▼▼▼
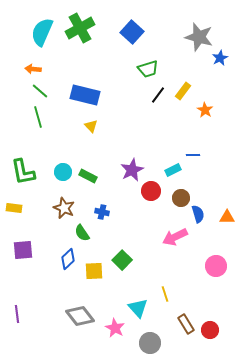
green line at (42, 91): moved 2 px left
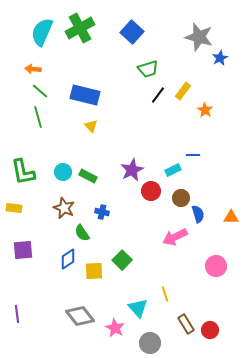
orange triangle at (227, 217): moved 4 px right
blue diamond at (68, 259): rotated 10 degrees clockwise
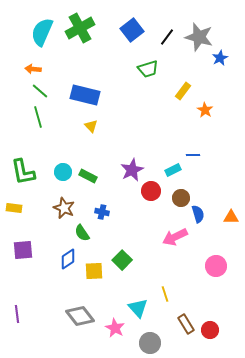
blue square at (132, 32): moved 2 px up; rotated 10 degrees clockwise
black line at (158, 95): moved 9 px right, 58 px up
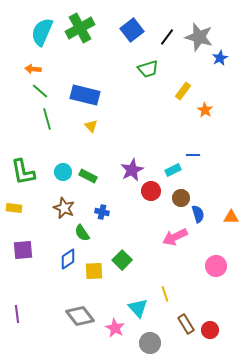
green line at (38, 117): moved 9 px right, 2 px down
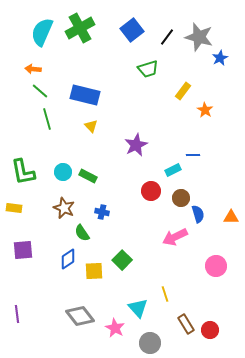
purple star at (132, 170): moved 4 px right, 25 px up
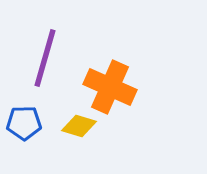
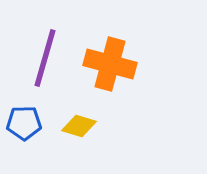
orange cross: moved 23 px up; rotated 9 degrees counterclockwise
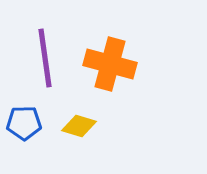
purple line: rotated 24 degrees counterclockwise
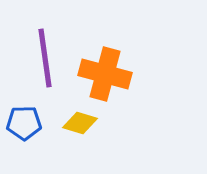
orange cross: moved 5 px left, 10 px down
yellow diamond: moved 1 px right, 3 px up
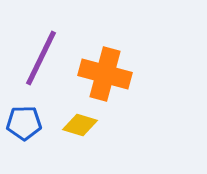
purple line: moved 4 px left; rotated 34 degrees clockwise
yellow diamond: moved 2 px down
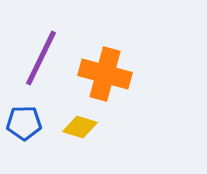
yellow diamond: moved 2 px down
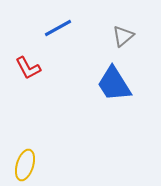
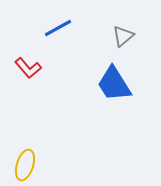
red L-shape: rotated 12 degrees counterclockwise
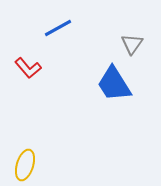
gray triangle: moved 9 px right, 8 px down; rotated 15 degrees counterclockwise
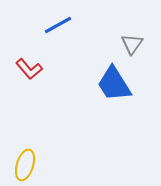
blue line: moved 3 px up
red L-shape: moved 1 px right, 1 px down
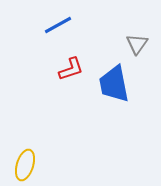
gray triangle: moved 5 px right
red L-shape: moved 42 px right; rotated 68 degrees counterclockwise
blue trapezoid: rotated 21 degrees clockwise
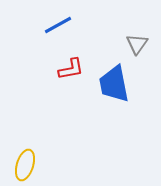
red L-shape: rotated 8 degrees clockwise
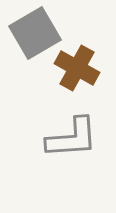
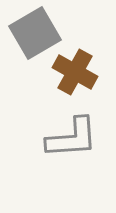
brown cross: moved 2 px left, 4 px down
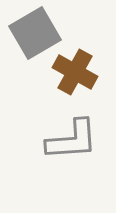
gray L-shape: moved 2 px down
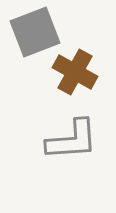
gray square: moved 1 px up; rotated 9 degrees clockwise
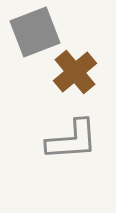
brown cross: rotated 21 degrees clockwise
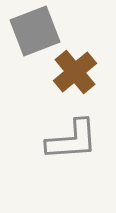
gray square: moved 1 px up
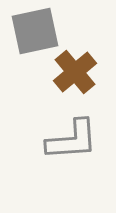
gray square: rotated 9 degrees clockwise
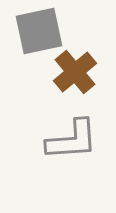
gray square: moved 4 px right
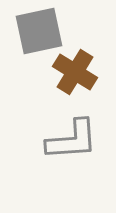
brown cross: rotated 18 degrees counterclockwise
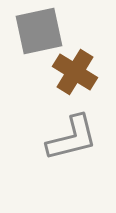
gray L-shape: moved 2 px up; rotated 10 degrees counterclockwise
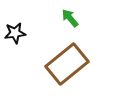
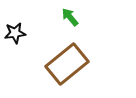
green arrow: moved 1 px up
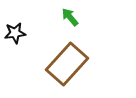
brown rectangle: rotated 9 degrees counterclockwise
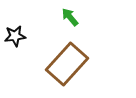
black star: moved 3 px down
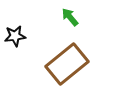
brown rectangle: rotated 9 degrees clockwise
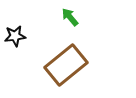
brown rectangle: moved 1 px left, 1 px down
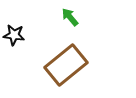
black star: moved 1 px left, 1 px up; rotated 15 degrees clockwise
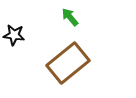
brown rectangle: moved 2 px right, 2 px up
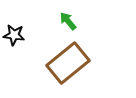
green arrow: moved 2 px left, 4 px down
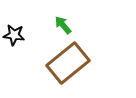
green arrow: moved 5 px left, 4 px down
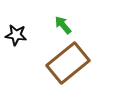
black star: moved 2 px right
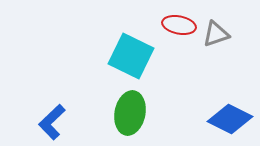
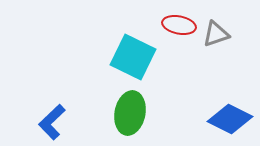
cyan square: moved 2 px right, 1 px down
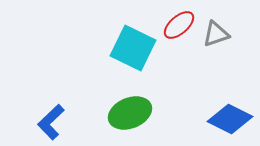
red ellipse: rotated 52 degrees counterclockwise
cyan square: moved 9 px up
green ellipse: rotated 57 degrees clockwise
blue L-shape: moved 1 px left
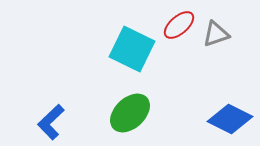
cyan square: moved 1 px left, 1 px down
green ellipse: rotated 21 degrees counterclockwise
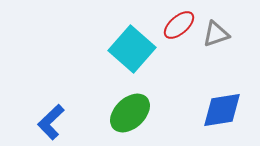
cyan square: rotated 15 degrees clockwise
blue diamond: moved 8 px left, 9 px up; rotated 36 degrees counterclockwise
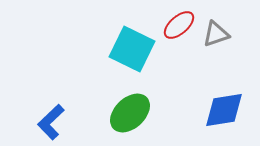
cyan square: rotated 15 degrees counterclockwise
blue diamond: moved 2 px right
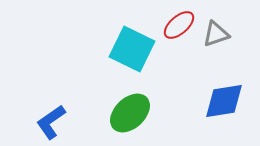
blue diamond: moved 9 px up
blue L-shape: rotated 9 degrees clockwise
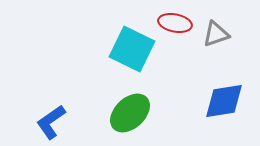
red ellipse: moved 4 px left, 2 px up; rotated 52 degrees clockwise
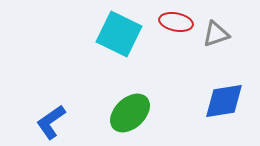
red ellipse: moved 1 px right, 1 px up
cyan square: moved 13 px left, 15 px up
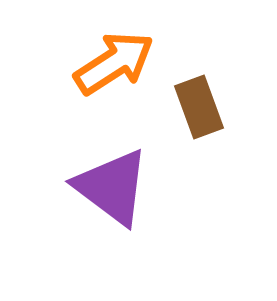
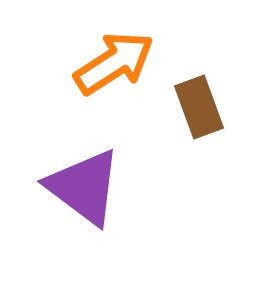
purple triangle: moved 28 px left
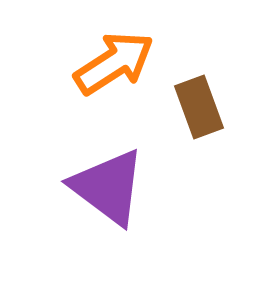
purple triangle: moved 24 px right
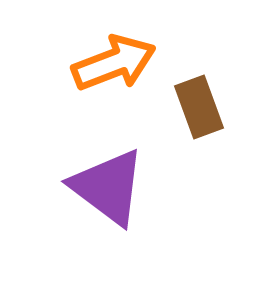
orange arrow: rotated 12 degrees clockwise
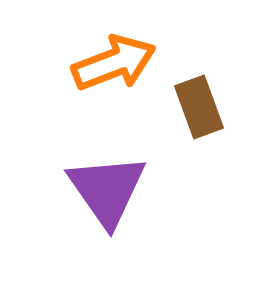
purple triangle: moved 1 px left, 3 px down; rotated 18 degrees clockwise
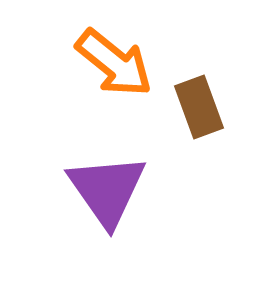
orange arrow: rotated 60 degrees clockwise
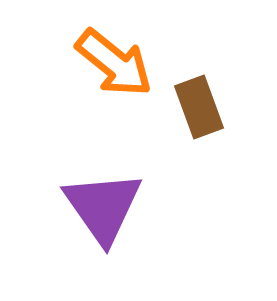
purple triangle: moved 4 px left, 17 px down
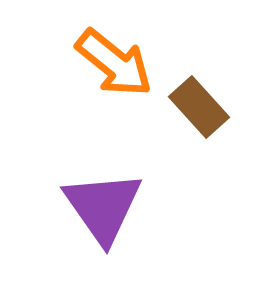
brown rectangle: rotated 22 degrees counterclockwise
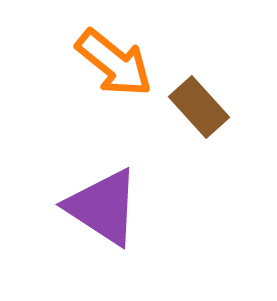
purple triangle: rotated 22 degrees counterclockwise
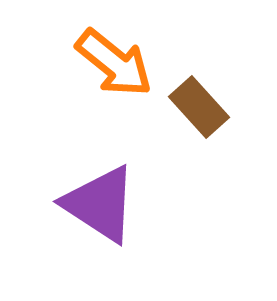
purple triangle: moved 3 px left, 3 px up
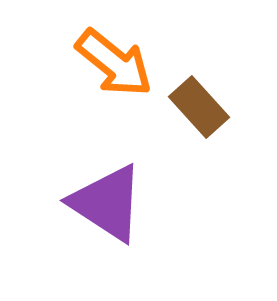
purple triangle: moved 7 px right, 1 px up
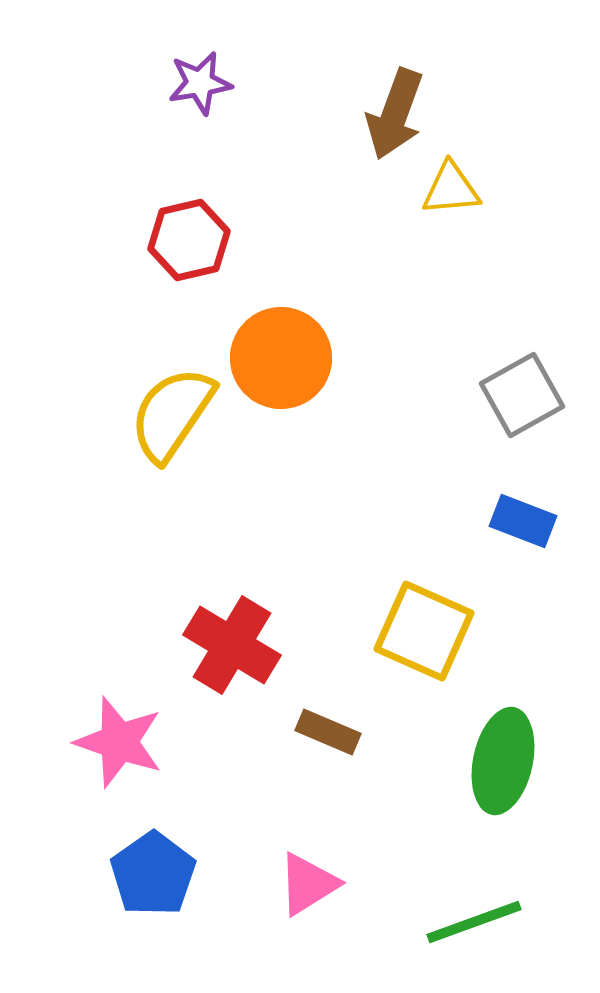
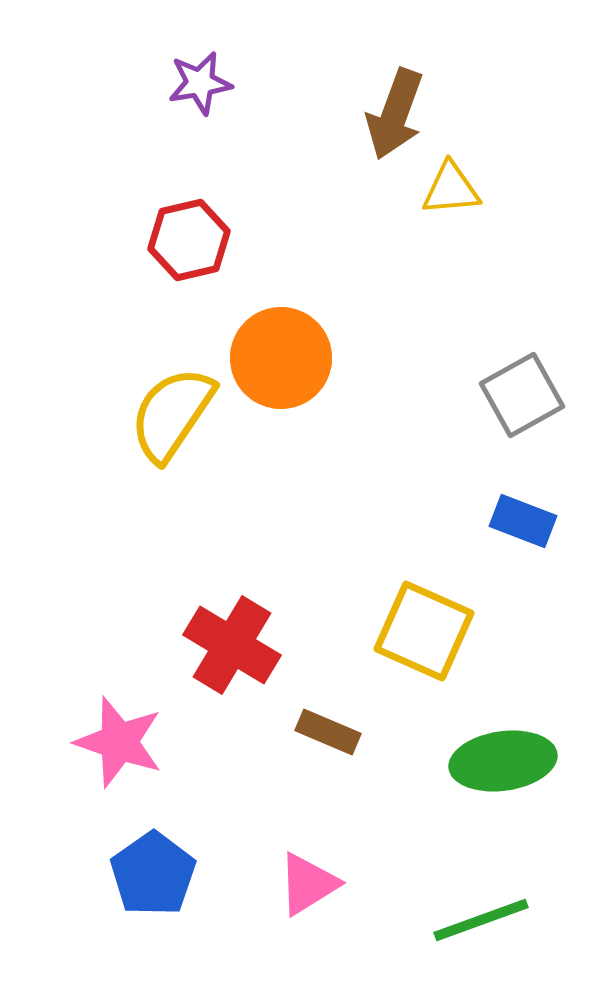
green ellipse: rotated 70 degrees clockwise
green line: moved 7 px right, 2 px up
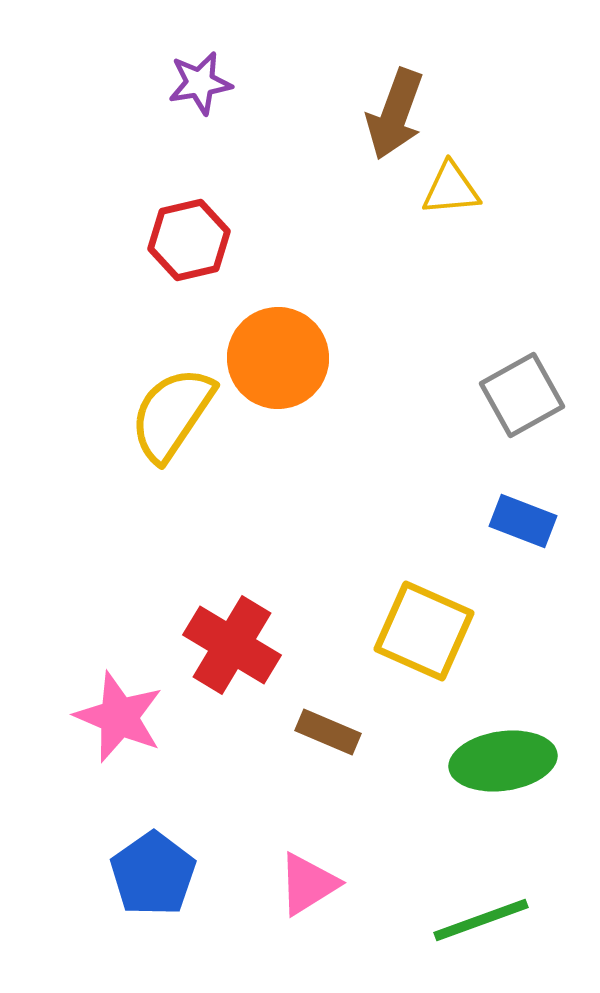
orange circle: moved 3 px left
pink star: moved 25 px up; rotated 4 degrees clockwise
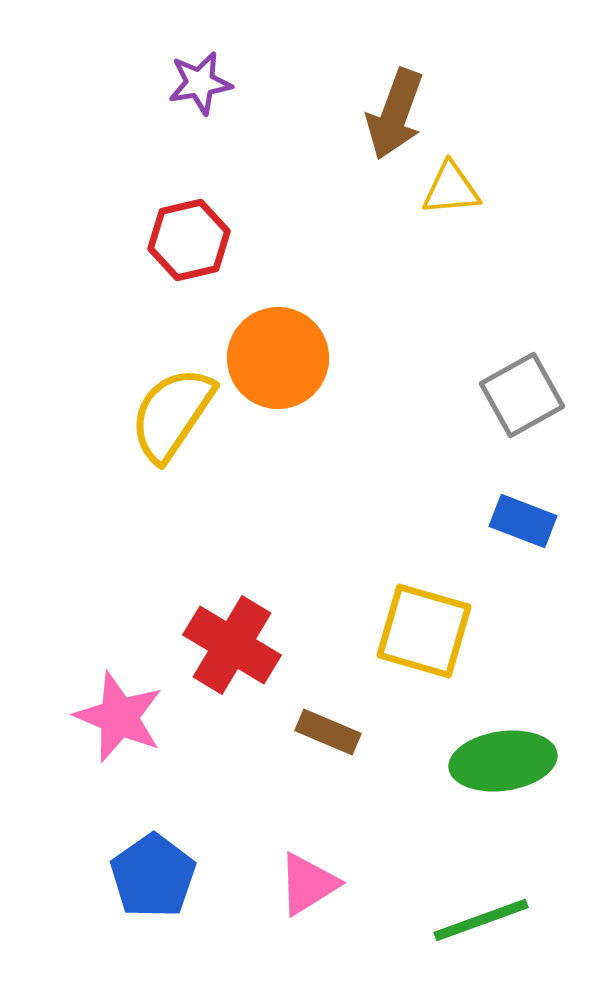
yellow square: rotated 8 degrees counterclockwise
blue pentagon: moved 2 px down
▲▲▲
### Exercise instructions:
Quote the data word for word from the line that contains "brown rectangle: rotated 22" through the last line, including both ends, and leave out the picture lines.

### Answer to the task:
brown rectangle: rotated 22 degrees counterclockwise
purple triangle: rotated 22 degrees counterclockwise
purple triangle: moved 3 px left, 3 px up
purple triangle: moved 7 px right, 1 px up
green ellipse: rotated 70 degrees clockwise
green line: moved 7 px right, 2 px up
orange circle: moved 3 px left
pink star: moved 25 px up; rotated 4 degrees clockwise
yellow square: rotated 8 degrees counterclockwise
blue pentagon: moved 2 px down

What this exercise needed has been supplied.